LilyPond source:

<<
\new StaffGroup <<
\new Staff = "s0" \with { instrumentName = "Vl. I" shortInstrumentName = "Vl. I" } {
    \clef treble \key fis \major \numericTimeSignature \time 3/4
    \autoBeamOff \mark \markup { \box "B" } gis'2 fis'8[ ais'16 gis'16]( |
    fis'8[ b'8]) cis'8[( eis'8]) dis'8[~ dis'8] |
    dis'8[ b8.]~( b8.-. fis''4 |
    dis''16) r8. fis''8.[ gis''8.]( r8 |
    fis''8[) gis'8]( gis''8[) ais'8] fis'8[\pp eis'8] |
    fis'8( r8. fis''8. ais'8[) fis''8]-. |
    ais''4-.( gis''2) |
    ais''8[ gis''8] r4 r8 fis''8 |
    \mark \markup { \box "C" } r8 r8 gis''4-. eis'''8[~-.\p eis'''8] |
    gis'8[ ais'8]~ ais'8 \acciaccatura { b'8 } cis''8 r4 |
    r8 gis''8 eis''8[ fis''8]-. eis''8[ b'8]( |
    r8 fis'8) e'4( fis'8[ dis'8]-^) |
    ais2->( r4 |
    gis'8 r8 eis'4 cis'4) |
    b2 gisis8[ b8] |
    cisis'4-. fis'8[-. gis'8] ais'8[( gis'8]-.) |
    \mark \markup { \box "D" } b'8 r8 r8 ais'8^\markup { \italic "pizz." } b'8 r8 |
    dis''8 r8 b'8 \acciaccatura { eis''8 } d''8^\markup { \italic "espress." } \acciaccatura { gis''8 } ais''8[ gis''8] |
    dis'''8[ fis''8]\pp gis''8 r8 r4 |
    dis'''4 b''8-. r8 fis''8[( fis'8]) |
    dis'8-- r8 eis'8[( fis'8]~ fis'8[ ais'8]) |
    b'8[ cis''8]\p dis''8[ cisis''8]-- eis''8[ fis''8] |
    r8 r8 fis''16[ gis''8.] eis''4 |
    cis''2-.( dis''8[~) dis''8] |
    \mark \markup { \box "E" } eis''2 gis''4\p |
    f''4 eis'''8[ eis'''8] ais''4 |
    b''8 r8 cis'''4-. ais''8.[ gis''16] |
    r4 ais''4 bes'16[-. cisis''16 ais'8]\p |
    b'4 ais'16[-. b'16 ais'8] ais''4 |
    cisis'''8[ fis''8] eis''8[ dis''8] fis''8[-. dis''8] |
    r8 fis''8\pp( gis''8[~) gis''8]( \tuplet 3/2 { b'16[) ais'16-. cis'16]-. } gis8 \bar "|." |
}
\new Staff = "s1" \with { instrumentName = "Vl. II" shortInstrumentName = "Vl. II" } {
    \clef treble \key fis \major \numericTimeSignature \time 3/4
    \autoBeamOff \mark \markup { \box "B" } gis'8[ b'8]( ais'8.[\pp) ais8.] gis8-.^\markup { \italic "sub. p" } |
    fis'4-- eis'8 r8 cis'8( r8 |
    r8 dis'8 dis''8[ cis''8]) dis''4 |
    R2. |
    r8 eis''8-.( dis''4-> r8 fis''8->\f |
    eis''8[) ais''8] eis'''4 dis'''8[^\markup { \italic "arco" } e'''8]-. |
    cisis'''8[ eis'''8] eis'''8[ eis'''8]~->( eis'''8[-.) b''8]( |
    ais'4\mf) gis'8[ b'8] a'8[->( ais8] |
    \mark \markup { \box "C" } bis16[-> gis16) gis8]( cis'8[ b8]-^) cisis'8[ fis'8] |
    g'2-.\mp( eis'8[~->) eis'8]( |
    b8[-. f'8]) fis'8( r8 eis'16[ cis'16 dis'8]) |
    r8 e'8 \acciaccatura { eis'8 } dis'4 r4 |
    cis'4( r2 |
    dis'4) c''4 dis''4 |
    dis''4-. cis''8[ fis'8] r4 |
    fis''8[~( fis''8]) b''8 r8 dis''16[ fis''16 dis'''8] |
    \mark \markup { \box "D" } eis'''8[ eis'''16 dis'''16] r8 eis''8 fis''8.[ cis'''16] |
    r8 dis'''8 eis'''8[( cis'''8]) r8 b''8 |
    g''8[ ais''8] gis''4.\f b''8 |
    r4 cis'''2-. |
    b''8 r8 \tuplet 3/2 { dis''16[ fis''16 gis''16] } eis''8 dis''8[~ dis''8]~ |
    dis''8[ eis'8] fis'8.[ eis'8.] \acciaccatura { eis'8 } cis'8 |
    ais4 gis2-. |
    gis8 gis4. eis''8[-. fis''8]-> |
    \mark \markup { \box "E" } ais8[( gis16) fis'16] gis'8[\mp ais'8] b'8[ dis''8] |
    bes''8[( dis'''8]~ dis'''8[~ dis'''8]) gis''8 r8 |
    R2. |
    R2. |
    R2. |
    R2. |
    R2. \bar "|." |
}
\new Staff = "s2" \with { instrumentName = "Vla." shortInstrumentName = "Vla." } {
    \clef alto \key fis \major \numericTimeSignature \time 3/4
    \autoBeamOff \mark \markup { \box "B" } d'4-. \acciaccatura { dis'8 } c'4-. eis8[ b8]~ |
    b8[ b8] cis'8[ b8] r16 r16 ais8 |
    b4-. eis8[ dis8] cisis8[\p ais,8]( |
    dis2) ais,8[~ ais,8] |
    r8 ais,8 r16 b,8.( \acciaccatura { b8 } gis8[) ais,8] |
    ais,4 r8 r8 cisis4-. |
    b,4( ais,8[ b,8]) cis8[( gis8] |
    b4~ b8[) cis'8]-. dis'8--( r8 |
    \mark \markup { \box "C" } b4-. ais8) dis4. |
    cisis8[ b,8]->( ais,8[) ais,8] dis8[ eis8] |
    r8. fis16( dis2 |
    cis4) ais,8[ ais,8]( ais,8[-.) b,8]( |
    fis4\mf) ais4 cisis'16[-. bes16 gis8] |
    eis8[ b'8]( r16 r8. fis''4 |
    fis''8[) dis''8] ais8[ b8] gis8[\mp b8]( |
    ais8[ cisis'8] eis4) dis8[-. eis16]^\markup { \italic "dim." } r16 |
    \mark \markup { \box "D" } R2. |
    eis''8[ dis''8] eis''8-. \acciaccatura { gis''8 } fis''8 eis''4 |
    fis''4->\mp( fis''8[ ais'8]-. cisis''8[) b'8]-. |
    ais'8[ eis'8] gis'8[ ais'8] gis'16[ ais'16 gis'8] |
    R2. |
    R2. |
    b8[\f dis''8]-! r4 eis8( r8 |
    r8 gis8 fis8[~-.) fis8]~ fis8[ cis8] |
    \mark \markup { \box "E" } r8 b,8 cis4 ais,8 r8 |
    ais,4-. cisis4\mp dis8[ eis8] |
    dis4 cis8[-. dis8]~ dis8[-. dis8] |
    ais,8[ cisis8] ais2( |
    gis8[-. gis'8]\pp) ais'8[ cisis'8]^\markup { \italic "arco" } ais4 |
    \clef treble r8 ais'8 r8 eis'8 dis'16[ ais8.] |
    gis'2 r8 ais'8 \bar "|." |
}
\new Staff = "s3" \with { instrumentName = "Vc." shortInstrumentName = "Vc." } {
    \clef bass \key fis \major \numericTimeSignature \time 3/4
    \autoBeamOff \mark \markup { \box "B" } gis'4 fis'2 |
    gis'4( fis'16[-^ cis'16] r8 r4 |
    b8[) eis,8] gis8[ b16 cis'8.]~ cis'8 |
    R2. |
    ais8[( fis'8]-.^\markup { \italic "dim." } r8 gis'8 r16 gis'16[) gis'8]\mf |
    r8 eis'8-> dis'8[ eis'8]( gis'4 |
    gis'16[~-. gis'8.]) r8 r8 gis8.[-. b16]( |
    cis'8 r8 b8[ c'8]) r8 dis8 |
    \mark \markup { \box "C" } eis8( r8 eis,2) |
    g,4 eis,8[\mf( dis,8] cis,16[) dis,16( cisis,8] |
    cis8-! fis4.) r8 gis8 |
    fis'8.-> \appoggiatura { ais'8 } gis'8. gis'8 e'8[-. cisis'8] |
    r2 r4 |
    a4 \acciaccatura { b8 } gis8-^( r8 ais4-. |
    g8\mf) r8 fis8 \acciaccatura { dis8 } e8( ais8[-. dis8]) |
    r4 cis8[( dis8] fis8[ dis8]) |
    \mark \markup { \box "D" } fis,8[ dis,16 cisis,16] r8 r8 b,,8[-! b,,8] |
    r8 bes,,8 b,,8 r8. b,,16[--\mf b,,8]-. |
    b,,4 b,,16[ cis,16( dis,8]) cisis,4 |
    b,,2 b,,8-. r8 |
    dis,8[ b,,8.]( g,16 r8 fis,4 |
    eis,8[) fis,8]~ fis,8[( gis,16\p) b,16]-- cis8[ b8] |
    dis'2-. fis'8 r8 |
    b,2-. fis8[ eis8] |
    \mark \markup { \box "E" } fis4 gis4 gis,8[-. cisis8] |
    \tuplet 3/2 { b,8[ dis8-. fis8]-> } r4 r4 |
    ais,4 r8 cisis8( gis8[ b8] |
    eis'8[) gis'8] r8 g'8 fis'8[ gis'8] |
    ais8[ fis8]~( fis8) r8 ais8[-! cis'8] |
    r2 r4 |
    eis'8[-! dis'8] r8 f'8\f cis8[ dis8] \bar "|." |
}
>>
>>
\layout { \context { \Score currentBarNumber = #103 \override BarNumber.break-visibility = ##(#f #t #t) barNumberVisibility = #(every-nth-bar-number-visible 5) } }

Short task
Select every line in the entries that contains the string "with", matching case exactly.

The solution
\new Staff = "s0" \with { instrumentName = "Vl. I" shortInstrumentName = "Vl. I" } {
\new Staff = "s1" \with { instrumentName = "Vl. II" shortInstrumentName = "Vl. II" } {
\new Staff = "s2" \with { instrumentName = "Vla." shortInstrumentName = "Vla." } {
\new Staff = "s3" \with { instrumentName = "Vc." shortInstrumentName = "Vc." } {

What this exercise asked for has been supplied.